(Detected change data)
--- --- ---
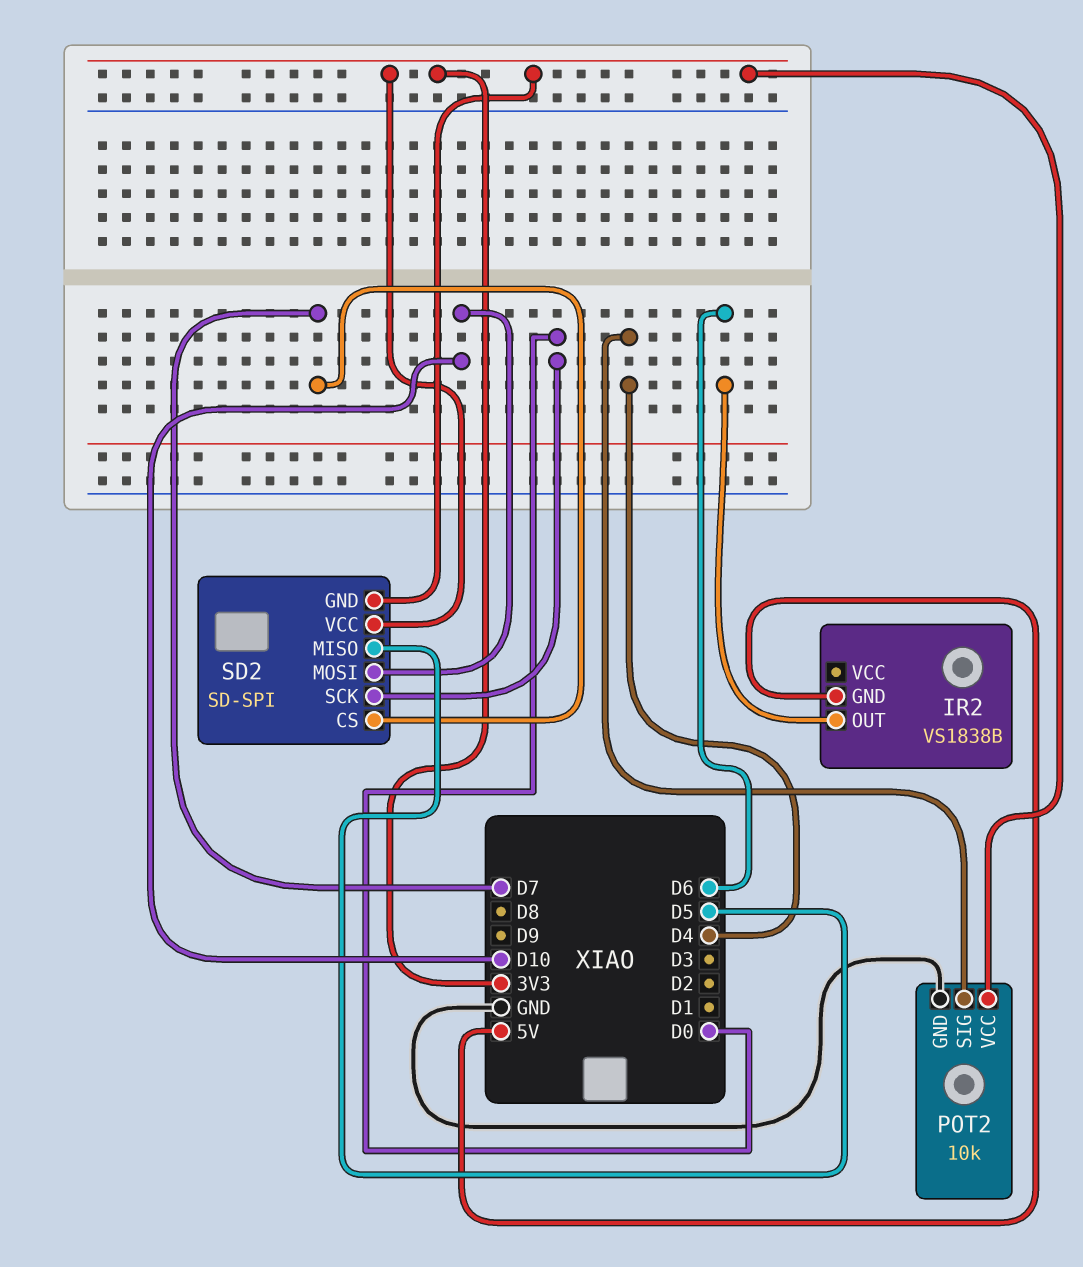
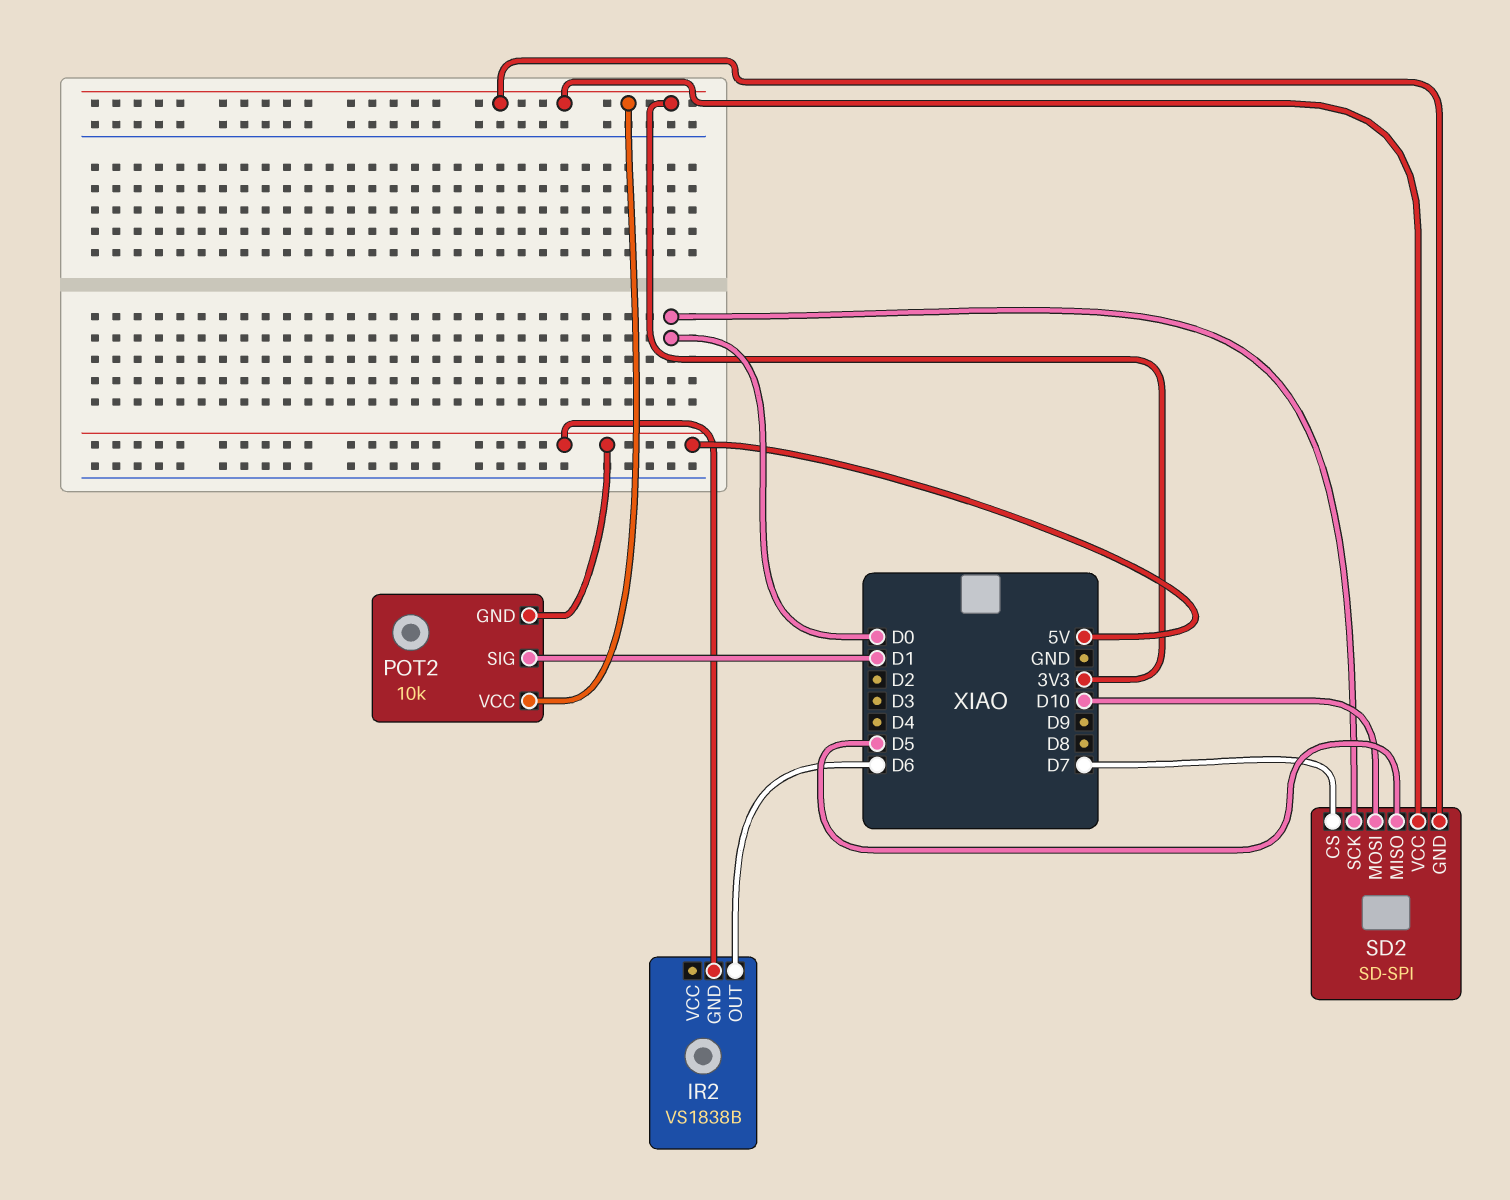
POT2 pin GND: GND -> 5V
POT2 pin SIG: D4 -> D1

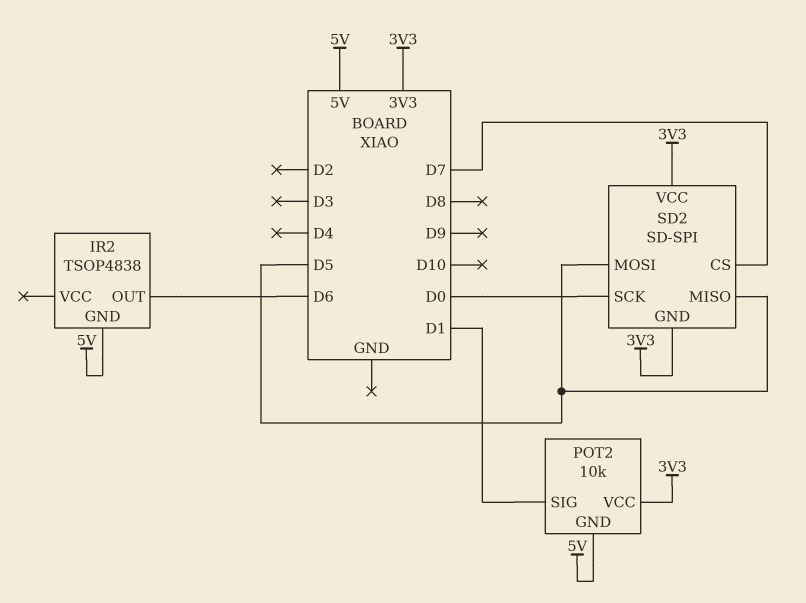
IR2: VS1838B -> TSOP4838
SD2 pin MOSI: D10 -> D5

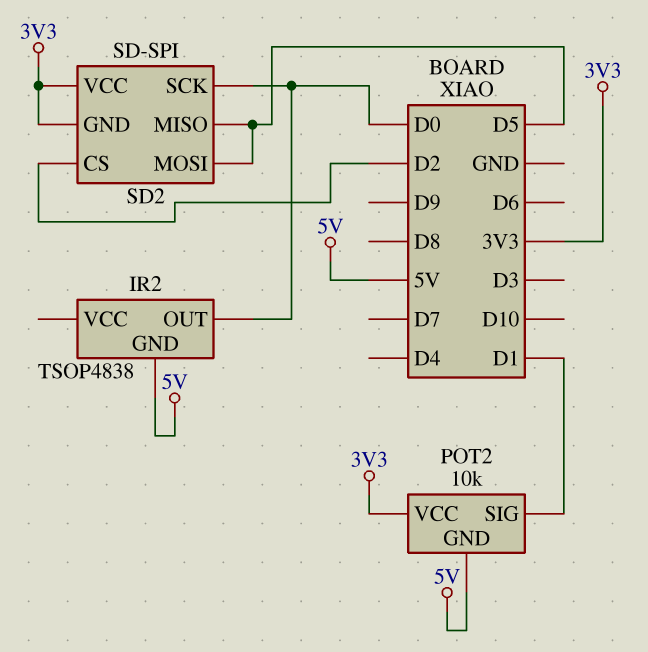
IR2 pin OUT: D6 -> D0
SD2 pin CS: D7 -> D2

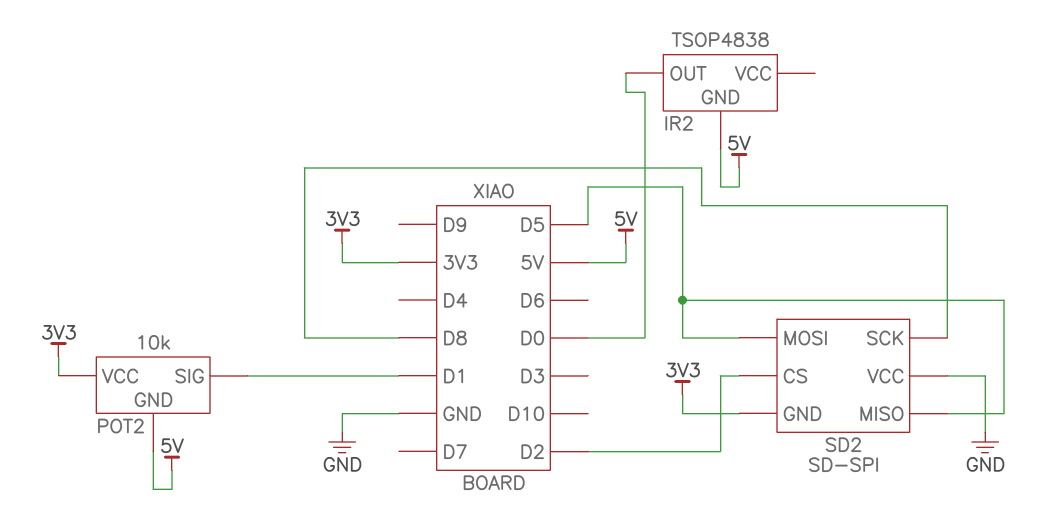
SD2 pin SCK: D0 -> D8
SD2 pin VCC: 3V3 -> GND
--- --- ---
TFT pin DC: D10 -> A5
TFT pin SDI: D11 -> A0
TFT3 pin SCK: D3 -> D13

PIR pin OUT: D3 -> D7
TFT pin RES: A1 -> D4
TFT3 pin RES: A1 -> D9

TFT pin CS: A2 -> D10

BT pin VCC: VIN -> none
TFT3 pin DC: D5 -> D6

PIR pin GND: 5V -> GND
--- --- ---
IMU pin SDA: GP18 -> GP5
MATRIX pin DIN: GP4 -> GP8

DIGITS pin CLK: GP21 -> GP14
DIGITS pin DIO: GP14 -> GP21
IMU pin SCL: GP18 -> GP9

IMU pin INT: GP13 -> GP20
--- --- ---
(Exercise aim): Copy the records above exactly, beginning at the line that contains "BT pin VCC: VIN -> none" and stopping after the line that contains "PIR pin GND: 5V -> GND".

(Response area):
BT pin VCC: VIN -> none
TFT3 pin DC: D5 -> D6

PIR pin GND: 5V -> GND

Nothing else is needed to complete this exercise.